• **DIRECTIONS**
The answer must be exactly the lines from the one containing "orange semicircle: (116, 126)" through the end of the material, with both ends kept and no other lines.

• **INFORMATION**
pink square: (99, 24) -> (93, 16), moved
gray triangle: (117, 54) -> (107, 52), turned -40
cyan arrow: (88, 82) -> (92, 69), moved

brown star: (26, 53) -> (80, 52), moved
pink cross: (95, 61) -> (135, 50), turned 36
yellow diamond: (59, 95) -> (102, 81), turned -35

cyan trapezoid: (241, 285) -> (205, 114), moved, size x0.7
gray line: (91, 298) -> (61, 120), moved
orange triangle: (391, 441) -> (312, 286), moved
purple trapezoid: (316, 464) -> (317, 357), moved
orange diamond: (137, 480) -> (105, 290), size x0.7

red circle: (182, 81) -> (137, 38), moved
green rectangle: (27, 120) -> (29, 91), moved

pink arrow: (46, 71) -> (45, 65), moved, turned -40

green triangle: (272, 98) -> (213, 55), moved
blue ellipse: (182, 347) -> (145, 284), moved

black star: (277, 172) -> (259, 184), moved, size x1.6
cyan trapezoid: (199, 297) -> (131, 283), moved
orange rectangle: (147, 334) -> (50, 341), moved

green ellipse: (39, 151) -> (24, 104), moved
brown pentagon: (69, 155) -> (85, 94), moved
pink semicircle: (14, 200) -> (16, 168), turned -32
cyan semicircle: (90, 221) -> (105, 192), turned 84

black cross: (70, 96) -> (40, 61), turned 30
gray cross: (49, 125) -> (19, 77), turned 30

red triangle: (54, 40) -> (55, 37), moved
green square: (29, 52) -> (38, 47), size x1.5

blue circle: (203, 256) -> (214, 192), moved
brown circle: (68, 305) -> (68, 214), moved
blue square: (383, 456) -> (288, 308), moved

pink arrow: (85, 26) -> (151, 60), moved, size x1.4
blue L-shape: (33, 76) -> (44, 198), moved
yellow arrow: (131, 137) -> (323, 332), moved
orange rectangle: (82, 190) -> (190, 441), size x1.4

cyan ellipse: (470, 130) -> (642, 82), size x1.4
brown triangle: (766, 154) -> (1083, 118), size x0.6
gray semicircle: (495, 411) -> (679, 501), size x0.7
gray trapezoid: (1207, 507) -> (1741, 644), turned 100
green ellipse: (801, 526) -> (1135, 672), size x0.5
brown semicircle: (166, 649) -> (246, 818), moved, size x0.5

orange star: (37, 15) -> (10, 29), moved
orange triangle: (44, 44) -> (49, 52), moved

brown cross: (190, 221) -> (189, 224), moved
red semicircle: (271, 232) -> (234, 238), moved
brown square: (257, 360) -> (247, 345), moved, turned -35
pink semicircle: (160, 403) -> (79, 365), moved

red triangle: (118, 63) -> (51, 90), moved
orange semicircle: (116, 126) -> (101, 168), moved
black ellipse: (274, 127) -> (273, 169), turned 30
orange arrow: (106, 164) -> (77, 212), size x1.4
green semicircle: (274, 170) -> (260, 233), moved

• **YOUR RESPONSE**
orange semicircle: (116, 126) -> (101, 168), moved
black ellipse: (274, 127) -> (273, 169), turned 30
orange arrow: (106, 164) -> (77, 212), size x1.4
green semicircle: (274, 170) -> (260, 233), moved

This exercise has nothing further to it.